DIRECTIONS >> Look through the records below and state how many lines carry the string "brown", adding nothing.
Start of DATA PROVIDED
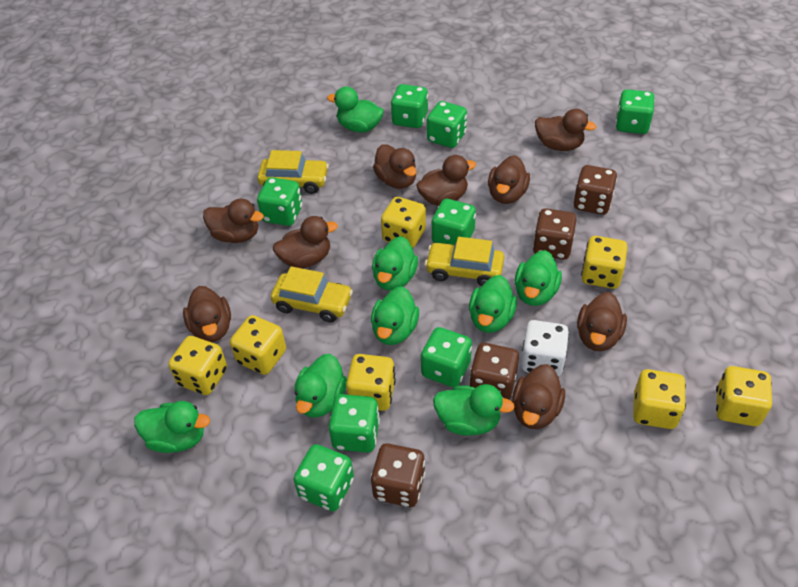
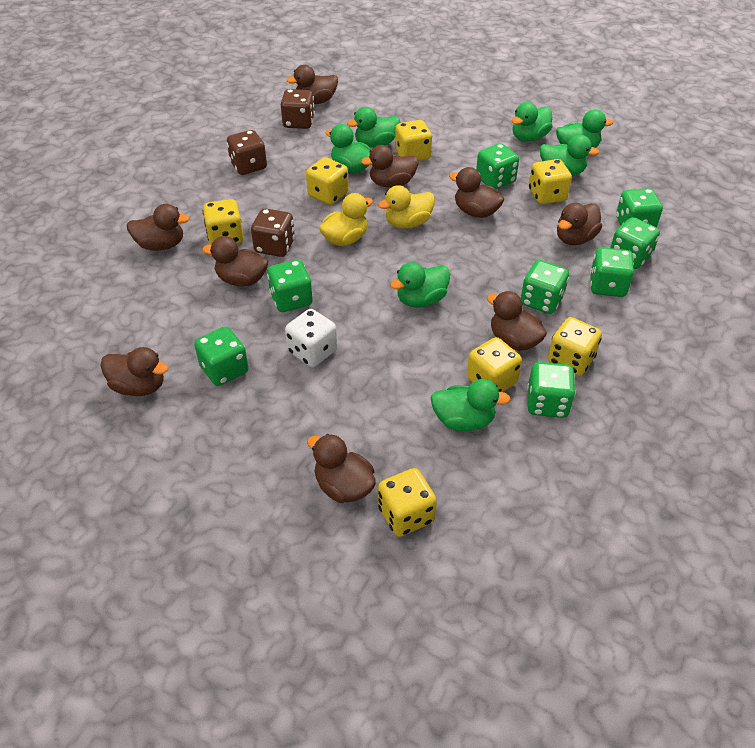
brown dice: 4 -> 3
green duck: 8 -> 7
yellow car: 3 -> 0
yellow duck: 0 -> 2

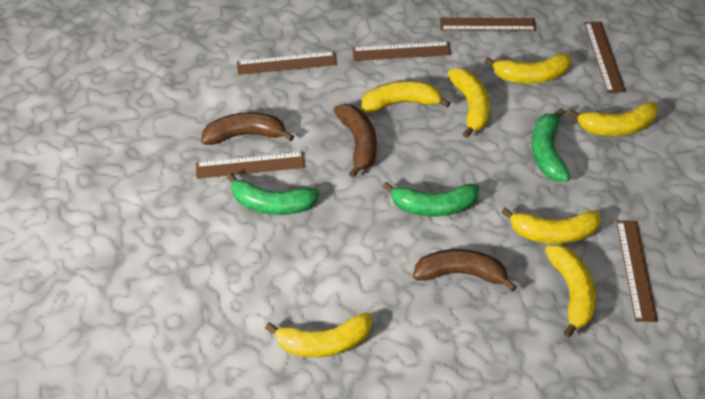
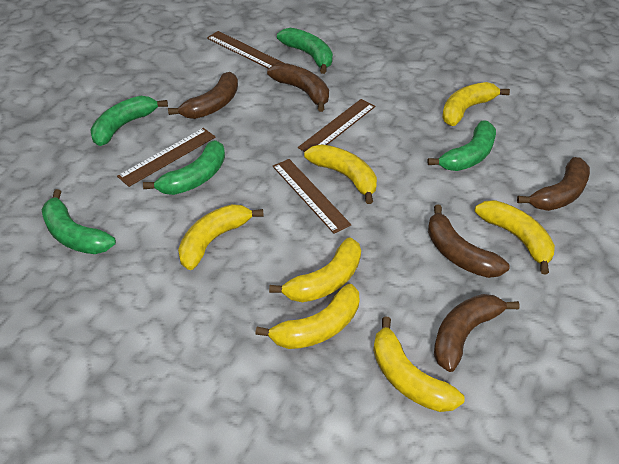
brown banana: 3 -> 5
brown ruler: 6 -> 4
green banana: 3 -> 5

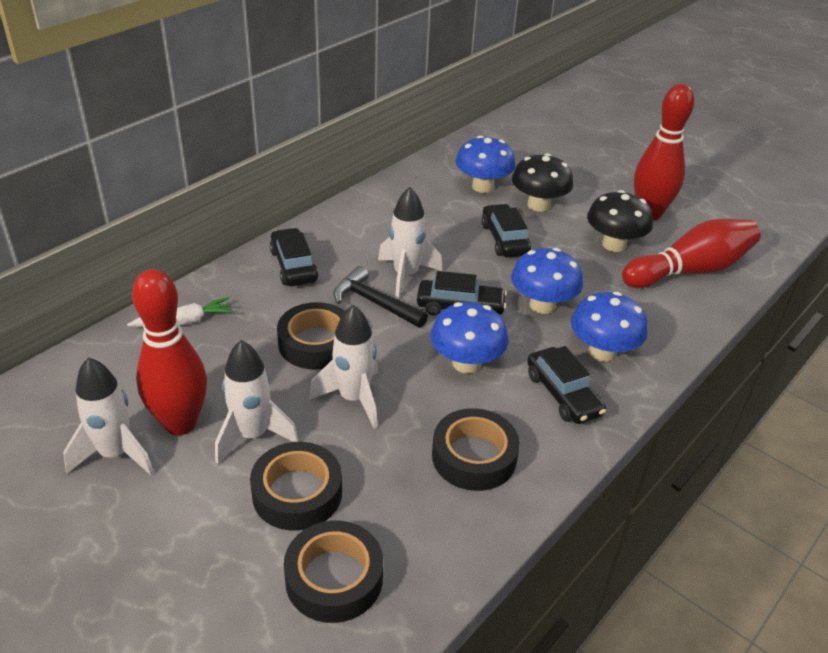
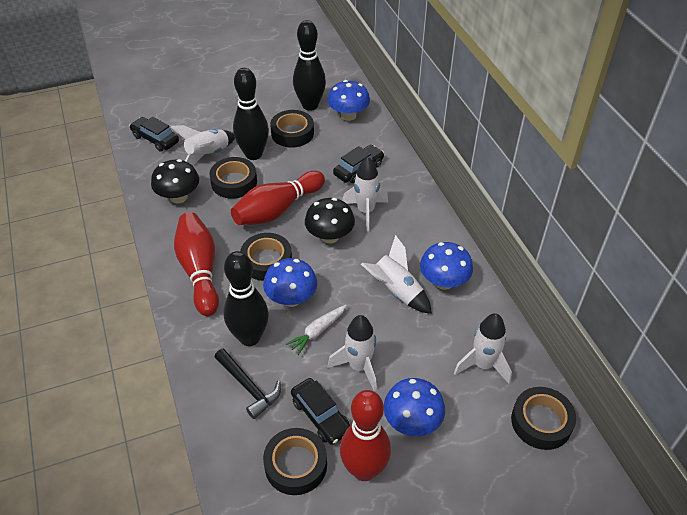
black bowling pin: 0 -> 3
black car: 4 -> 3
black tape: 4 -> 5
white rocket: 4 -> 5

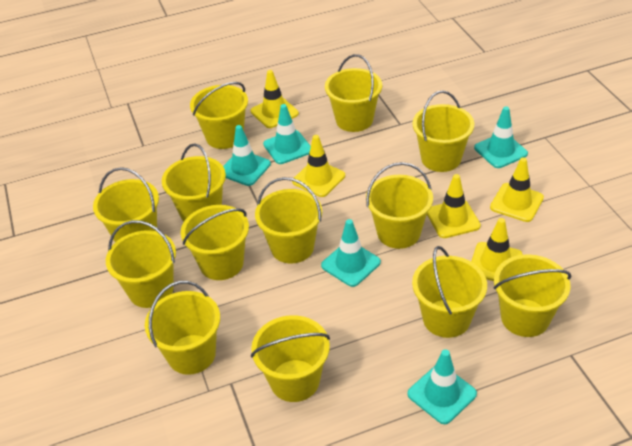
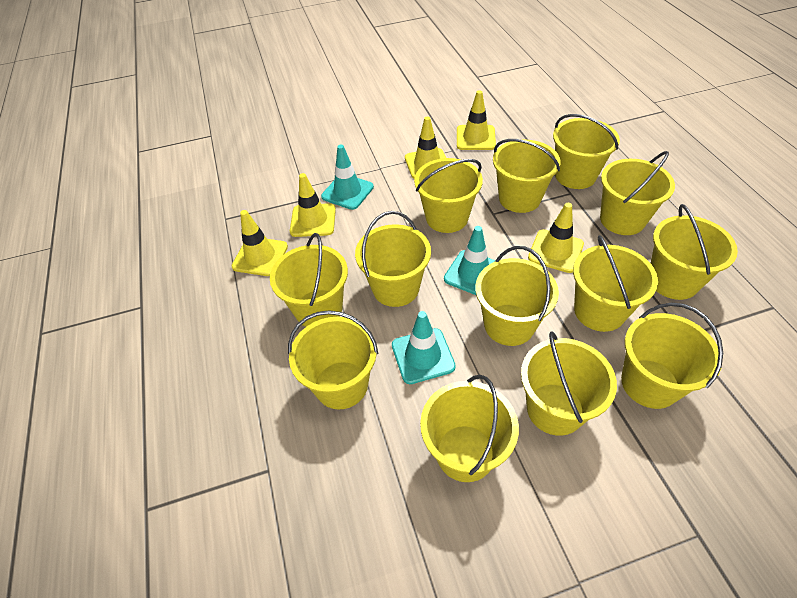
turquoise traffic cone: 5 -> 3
End of DATA PROVIDED
TASK OUTPUT >> 3